> [TASK DESCRIPTION]: No pictures go into the copy. Write out exactly the lines below from the one containing "green hat: 6 -> 8" through the one containing "pink star: 1 -> 4".

> [DATA SHOWN]:
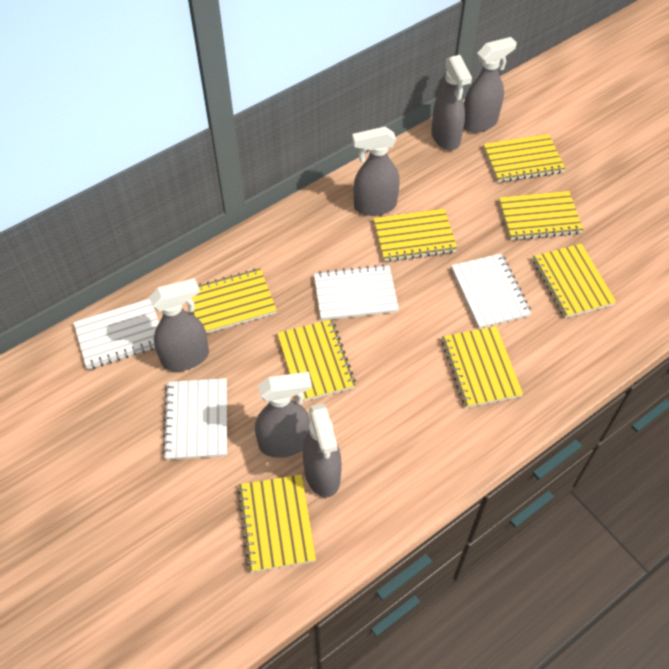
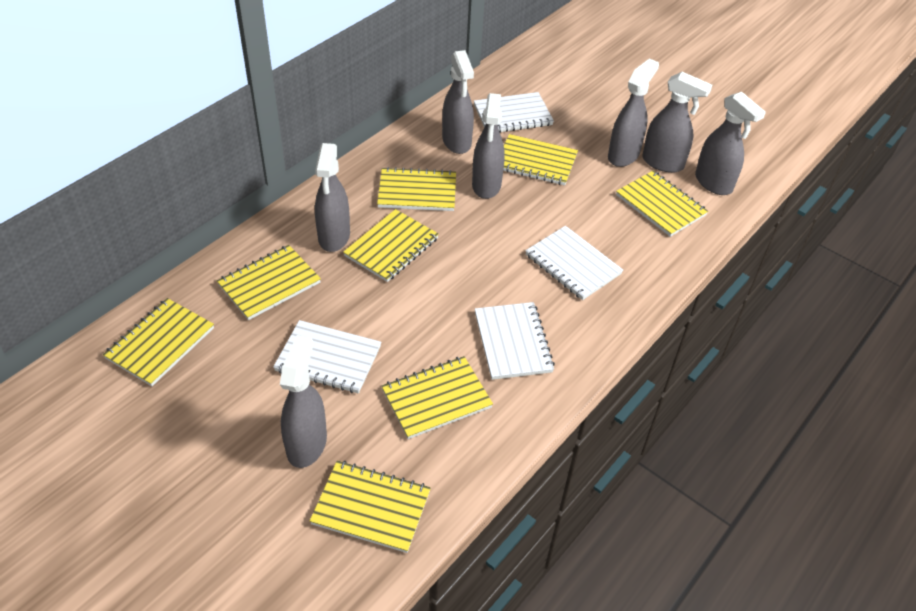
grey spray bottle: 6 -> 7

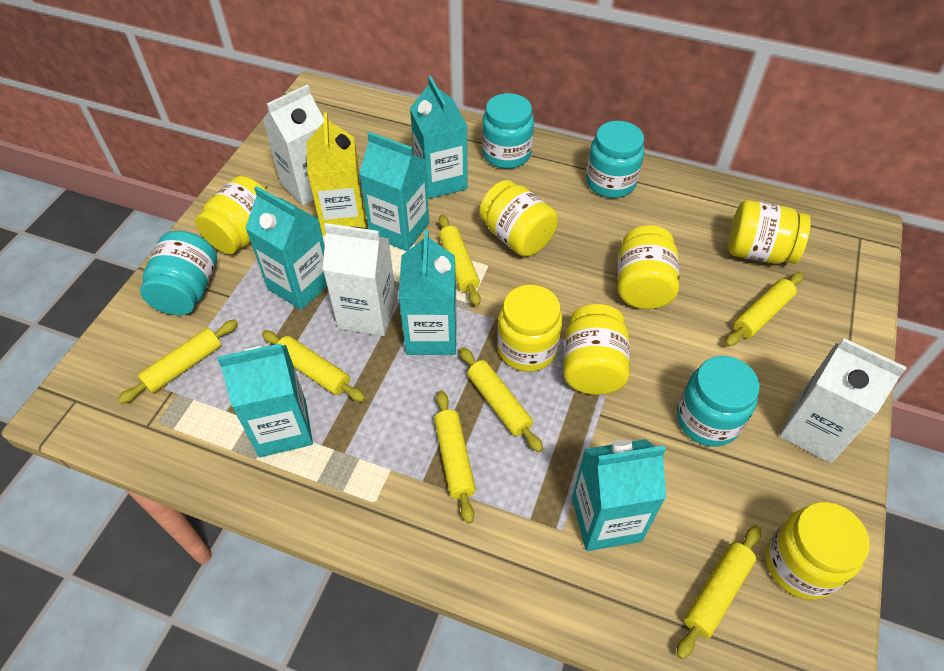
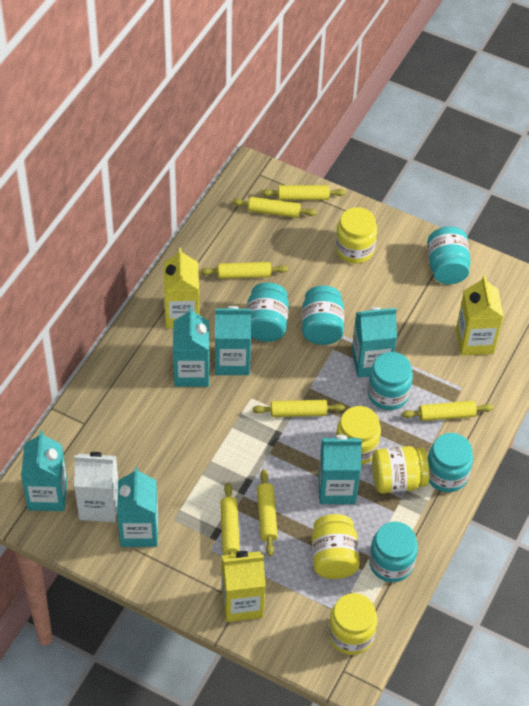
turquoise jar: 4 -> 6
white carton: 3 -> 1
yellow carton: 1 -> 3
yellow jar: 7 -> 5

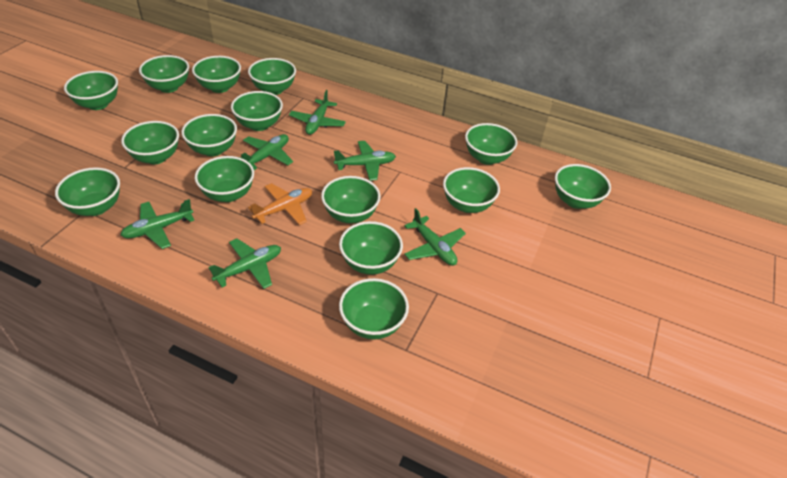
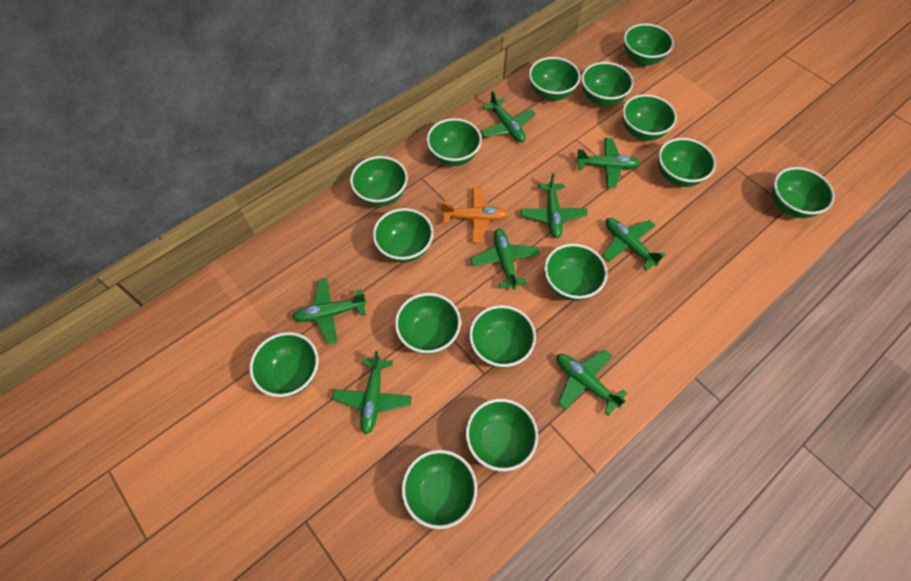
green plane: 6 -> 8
---
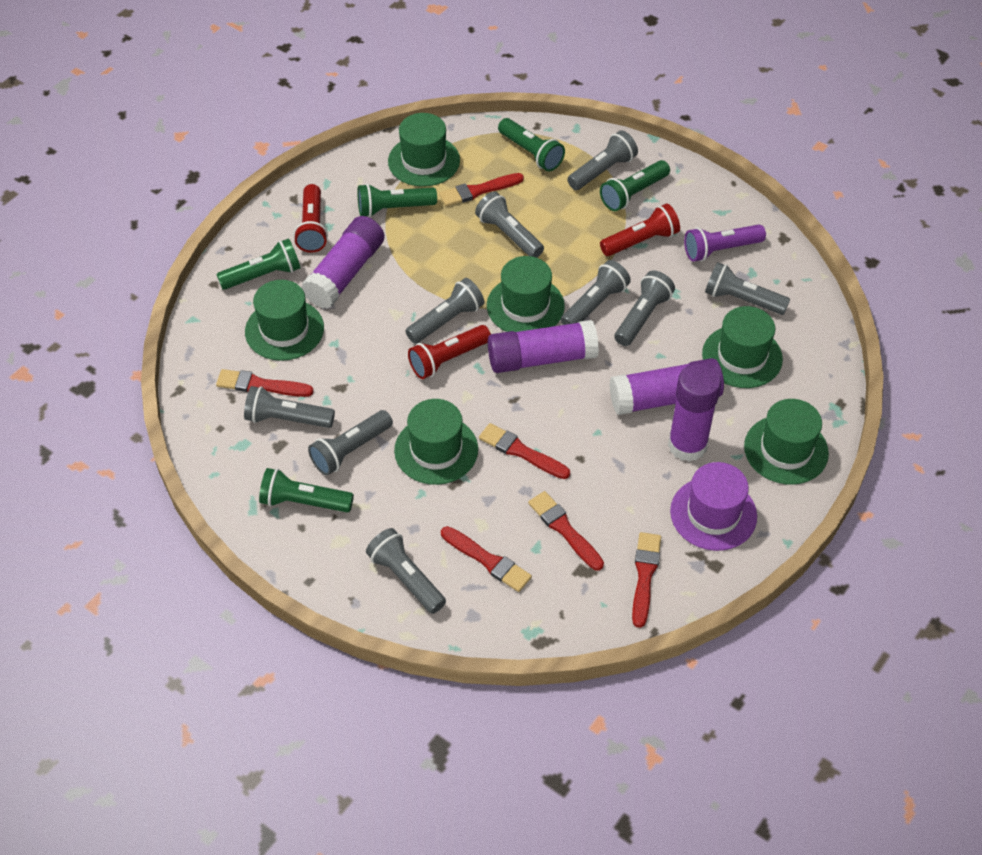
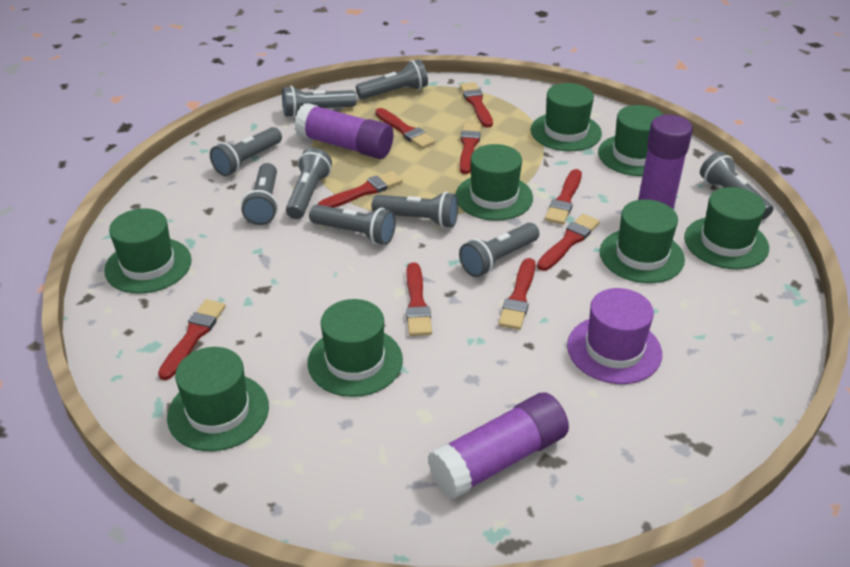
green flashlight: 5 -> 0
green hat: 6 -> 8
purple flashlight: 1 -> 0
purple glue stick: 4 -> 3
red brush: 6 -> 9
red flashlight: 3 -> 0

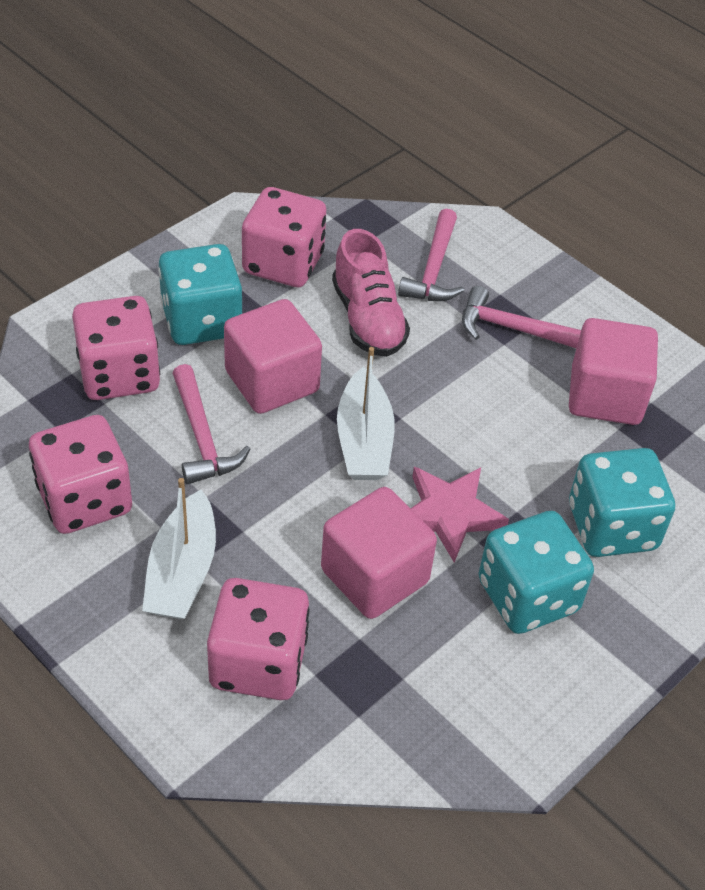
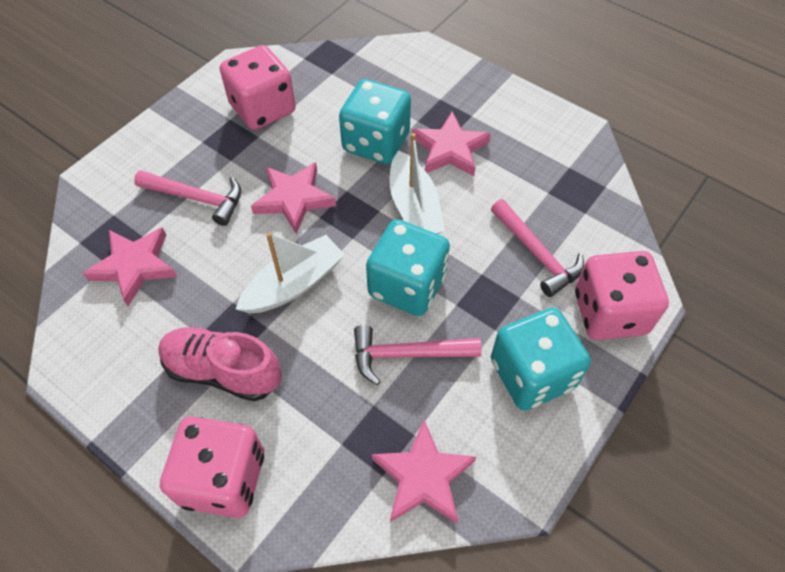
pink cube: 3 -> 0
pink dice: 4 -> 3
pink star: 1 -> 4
...
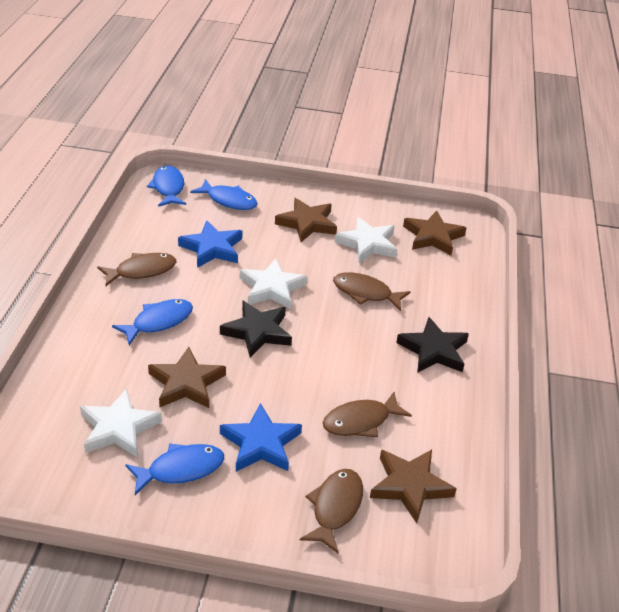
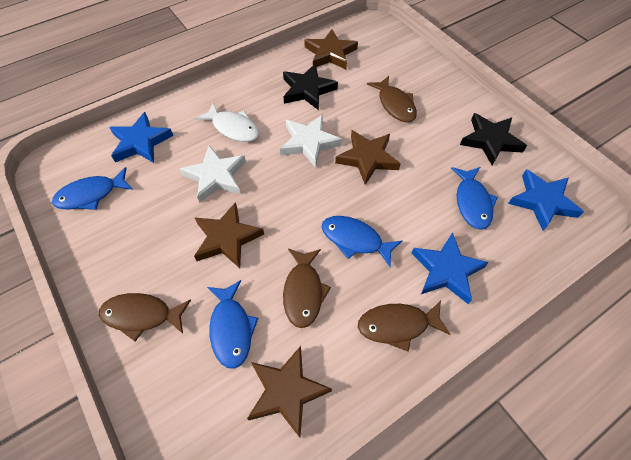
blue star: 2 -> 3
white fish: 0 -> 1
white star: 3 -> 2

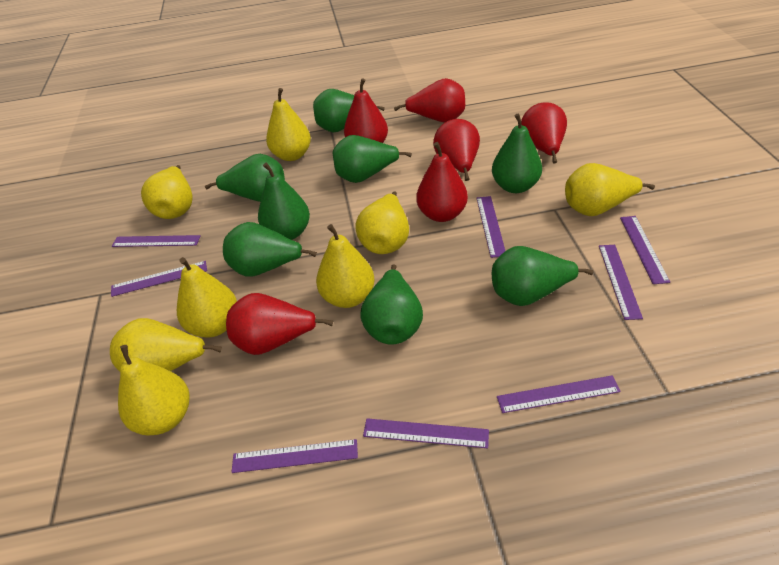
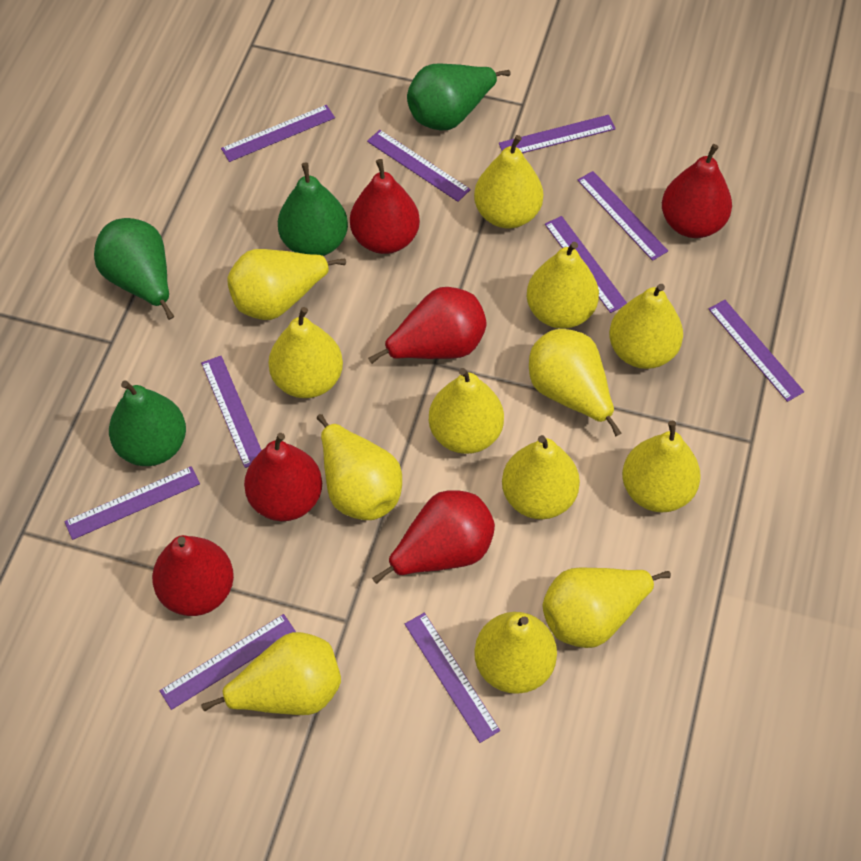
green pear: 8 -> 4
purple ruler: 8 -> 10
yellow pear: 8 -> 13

> [RESPONSE]:
green hat: 6 -> 8
purple flashlight: 1 -> 0
purple glue stick: 4 -> 3
red brush: 6 -> 9
red flashlight: 3 -> 0

pink cube: 3 -> 0
pink dice: 4 -> 3
pink star: 1 -> 4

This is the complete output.